(Stored items from a collection)
★ ★ ★

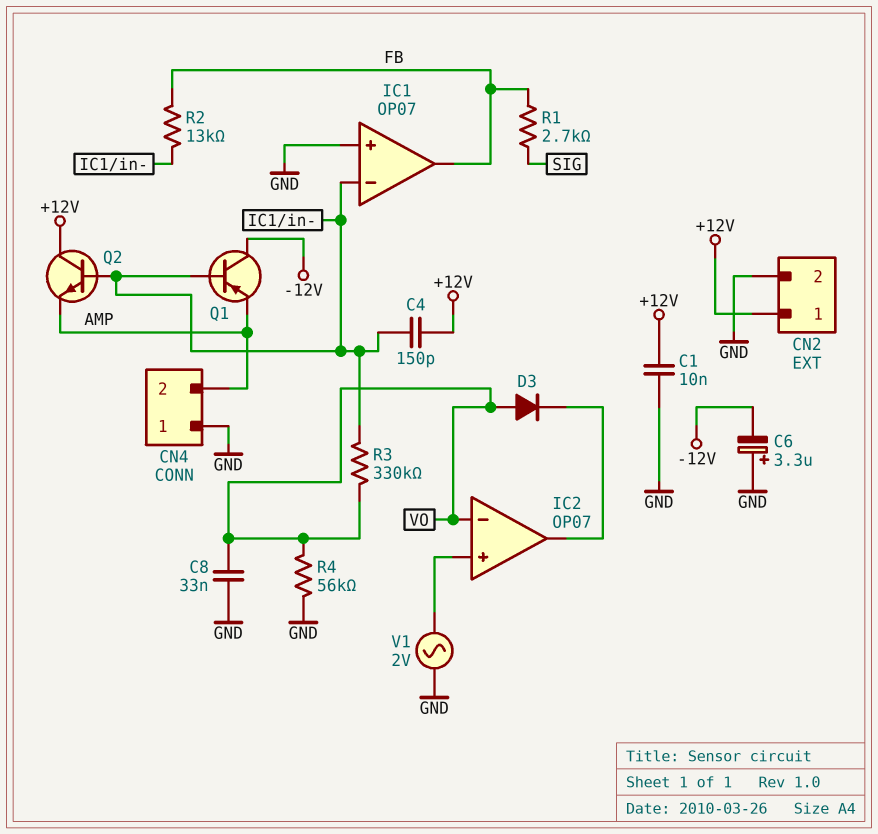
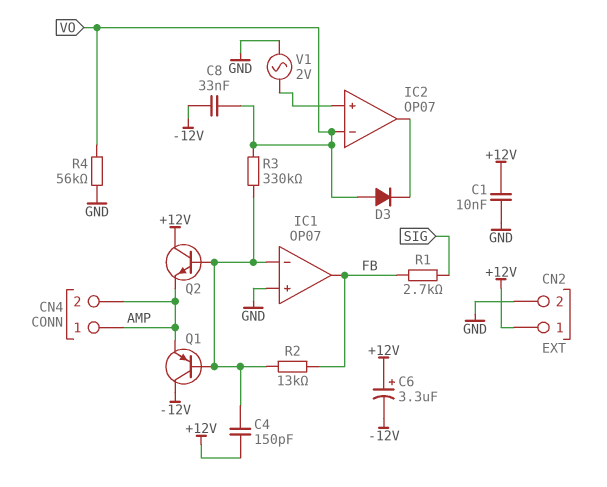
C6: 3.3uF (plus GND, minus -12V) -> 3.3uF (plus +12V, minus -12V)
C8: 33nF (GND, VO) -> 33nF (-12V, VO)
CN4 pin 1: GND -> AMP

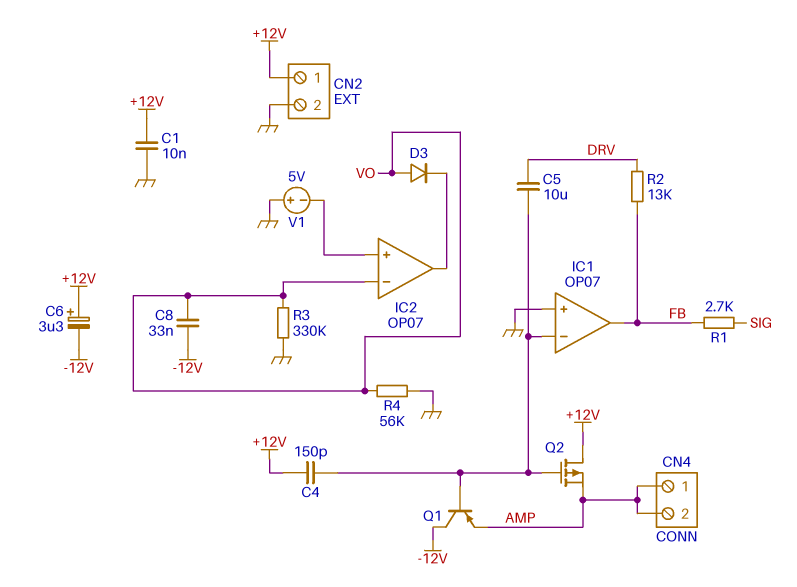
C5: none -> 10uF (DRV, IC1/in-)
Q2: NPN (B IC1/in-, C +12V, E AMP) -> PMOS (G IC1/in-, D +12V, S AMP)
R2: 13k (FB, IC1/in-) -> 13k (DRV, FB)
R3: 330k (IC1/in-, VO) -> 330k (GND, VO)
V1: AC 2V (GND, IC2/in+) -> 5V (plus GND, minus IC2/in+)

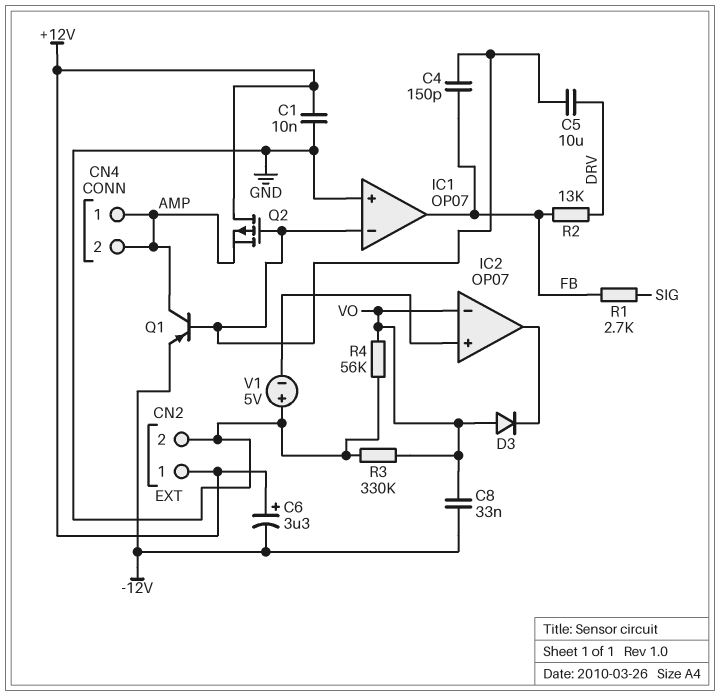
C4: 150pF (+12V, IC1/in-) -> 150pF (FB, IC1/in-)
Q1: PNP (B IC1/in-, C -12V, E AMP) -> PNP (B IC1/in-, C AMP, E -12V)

★ ★ ★

- _EXERCISE DETAILS_:
Could you repeat all of the data exactly, minus the pictures?

- _OUTPUT FOR THIS EXERCISE_:
C6: 3.3uF (plus GND, minus -12V) -> 3.3uF (plus +12V, minus -12V)
C8: 33nF (GND, VO) -> 33nF (-12V, VO)
CN4 pin 1: GND -> AMP

C5: none -> 10uF (DRV, IC1/in-)
Q2: NPN (B IC1/in-, C +12V, E AMP) -> PMOS (G IC1/in-, D +12V, S AMP)
R2: 13k (FB, IC1/in-) -> 13k (DRV, FB)
R3: 330k (IC1/in-, VO) -> 330k (GND, VO)
V1: AC 2V (GND, IC2/in+) -> 5V (plus GND, minus IC2/in+)

C4: 150pF (+12V, IC1/in-) -> 150pF (FB, IC1/in-)
Q1: PNP (B IC1/in-, C -12V, E AMP) -> PNP (B IC1/in-, C AMP, E -12V)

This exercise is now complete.